[START SUPPLIED ENTRIES]
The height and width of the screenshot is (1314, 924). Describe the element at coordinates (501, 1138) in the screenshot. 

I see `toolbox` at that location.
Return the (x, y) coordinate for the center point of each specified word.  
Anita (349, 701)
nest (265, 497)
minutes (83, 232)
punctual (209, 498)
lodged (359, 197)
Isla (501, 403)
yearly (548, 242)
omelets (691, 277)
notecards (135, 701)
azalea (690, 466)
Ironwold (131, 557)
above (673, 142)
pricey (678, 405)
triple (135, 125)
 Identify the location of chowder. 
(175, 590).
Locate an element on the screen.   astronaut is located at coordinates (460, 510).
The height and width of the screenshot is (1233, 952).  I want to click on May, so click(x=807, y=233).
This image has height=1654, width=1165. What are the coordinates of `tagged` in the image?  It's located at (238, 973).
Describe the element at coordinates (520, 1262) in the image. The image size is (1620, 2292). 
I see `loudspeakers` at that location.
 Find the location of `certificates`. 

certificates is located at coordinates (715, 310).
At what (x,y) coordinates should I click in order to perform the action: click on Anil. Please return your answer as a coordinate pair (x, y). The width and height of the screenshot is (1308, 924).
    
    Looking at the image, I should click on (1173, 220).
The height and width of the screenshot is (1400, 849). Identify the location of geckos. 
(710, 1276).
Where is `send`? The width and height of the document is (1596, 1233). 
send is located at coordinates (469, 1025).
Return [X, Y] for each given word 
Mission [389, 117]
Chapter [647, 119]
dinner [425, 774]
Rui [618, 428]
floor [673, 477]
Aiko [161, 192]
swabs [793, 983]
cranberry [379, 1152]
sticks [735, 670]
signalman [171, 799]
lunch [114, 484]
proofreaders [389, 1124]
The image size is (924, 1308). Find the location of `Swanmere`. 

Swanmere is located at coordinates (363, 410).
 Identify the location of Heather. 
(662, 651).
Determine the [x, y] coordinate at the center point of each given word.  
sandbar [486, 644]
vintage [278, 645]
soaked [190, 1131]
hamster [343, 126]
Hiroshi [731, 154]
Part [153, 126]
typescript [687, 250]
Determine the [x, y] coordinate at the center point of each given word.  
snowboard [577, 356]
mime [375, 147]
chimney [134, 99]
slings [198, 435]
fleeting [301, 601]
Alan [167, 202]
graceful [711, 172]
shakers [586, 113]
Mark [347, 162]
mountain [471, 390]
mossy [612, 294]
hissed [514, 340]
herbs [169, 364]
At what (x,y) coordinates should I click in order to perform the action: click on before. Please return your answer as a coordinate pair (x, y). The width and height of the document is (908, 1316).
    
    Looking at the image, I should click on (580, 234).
[END SUPPLIED ENTRIES]
* **WHAT NEEDS TO BE DONE**: Rewrite the lines above as a JSON list of strings, one string per line, leaving out blank lines.

* **TASK RESPONSE**:
[
  "The height and width of the screenshot is (1314, 924). Describe the element at coordinates (501, 1138) in the screenshot. ",
  "I see `toolbox` at that location.",
  "Return the (x, y) coordinate for the center point of each specified word.  ",
  "Anita (349, 701)",
  "nest (265, 497)",
  "minutes (83, 232)",
  "punctual (209, 498)",
  "lodged (359, 197)",
  "Isla (501, 403)",
  "yearly (548, 242)",
  "omelets (691, 277)",
  "notecards (135, 701)",
  "azalea (690, 466)",
  "Ironwold (131, 557)",
  "above (673, 142)",
  "pricey (678, 405)",
  "triple (135, 125)",
  " Identify the location of chowder. ",
  "(175, 590).",
  "Locate an element on the screen.   astronaut is located at coordinates (460, 510).",
  "The height and width of the screenshot is (1233, 952).  I want to click on May, so click(x=807, y=233).",
  "This image has height=1654, width=1165. What are the coordinates of `tagged` in the image?  It's located at (238, 973).",
  "Describe the element at coordinates (520, 1262) in the image. The image size is (1620, 2292). ",
  "I see `loudspeakers` at that location.",
  " Find the location of `certificates`. ",
  "certificates is located at coordinates (715, 310).",
  "At what (x,y) coordinates should I click in order to perform the action: click on Anil. Please return your answer as a coordinate pair (x, y). The width and height of the screenshot is (1308, 924).",
  "    Looking at the image, I should click on (1173, 220).",
  "The height and width of the screenshot is (1400, 849). Identify the location of geckos. ",
  "(710, 1276).",
  "Where is `send`? The width and height of the document is (1596, 1233). ",
  "send is located at coordinates (469, 1025).",
  "Return [X, Y] for each given word ",
  "Mission [389, 117]",
  "Chapter [647, 119]",
  "dinner [425, 774]",
  "Rui [618, 428]",
  "floor [673, 477]",
  "Aiko [161, 192]",
  "swabs [793, 983]",
  "cranberry [379, 1152]",
  "sticks [735, 670]",
  "signalman [171, 799]",
  "lunch [114, 484]",
  "proofreaders [389, 1124]",
  "The image size is (924, 1308). Find the location of `Swanmere`. ",
  "Swanmere is located at coordinates (363, 410).",
  " Identify the location of Heather. ",
  "(662, 651).",
  "Determine the [x, y] coordinate at the center point of each given word.  ",
  "sandbar [486, 644]",
  "vintage [278, 645]",
  "soaked [190, 1131]",
  "hamster [343, 126]",
  "Hiroshi [731, 154]",
  "Part [153, 126]",
  "typescript [687, 250]",
  "Determine the [x, y] coordinate at the center point of each given word.  ",
  "snowboard [577, 356]",
  "mime [375, 147]",
  "chimney [134, 99]",
  "slings [198, 435]",
  "fleeting [301, 601]",
  "Alan [167, 202]",
  "graceful [711, 172]",
  "shakers [586, 113]",
  "Mark [347, 162]",
  "mountain [471, 390]",
  "mossy [612, 294]",
  "hissed [514, 340]",
  "herbs [169, 364]",
  "At what (x,y) coordinates should I click in order to perform the action: click on before. Please return your answer as a coordinate pair (x, y). The width and height of the document is (908, 1316).",
  "    Looking at the image, I should click on (580, 234)."
]